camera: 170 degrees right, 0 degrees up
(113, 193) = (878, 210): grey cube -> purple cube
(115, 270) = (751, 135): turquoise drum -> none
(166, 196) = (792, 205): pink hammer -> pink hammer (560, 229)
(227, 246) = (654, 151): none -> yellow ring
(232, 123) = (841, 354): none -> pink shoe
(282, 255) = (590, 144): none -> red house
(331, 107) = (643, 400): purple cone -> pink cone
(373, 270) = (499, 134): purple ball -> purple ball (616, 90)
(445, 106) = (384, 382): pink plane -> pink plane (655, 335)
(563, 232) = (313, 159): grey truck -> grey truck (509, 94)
* * *
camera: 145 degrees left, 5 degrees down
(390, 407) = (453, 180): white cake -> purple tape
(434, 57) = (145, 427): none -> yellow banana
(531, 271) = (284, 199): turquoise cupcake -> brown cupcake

▶ _ASSIGNED TASK_: Each line above from the one with "camera: 145 degrees left, 5 degrees down" up to and including the one with "(531, 271) = (284, 199): turquoise" must be set down exactly, and no line outside that span may appear.

▶ _EXERCISE ANSWER_:
camera: 145 degrees left, 5 degrees down
(390, 407) = (453, 180): white cake -> purple tape
(434, 57) = (145, 427): none -> yellow banana
(531, 271) = (284, 199): turquoise cupcake -> brown cupcake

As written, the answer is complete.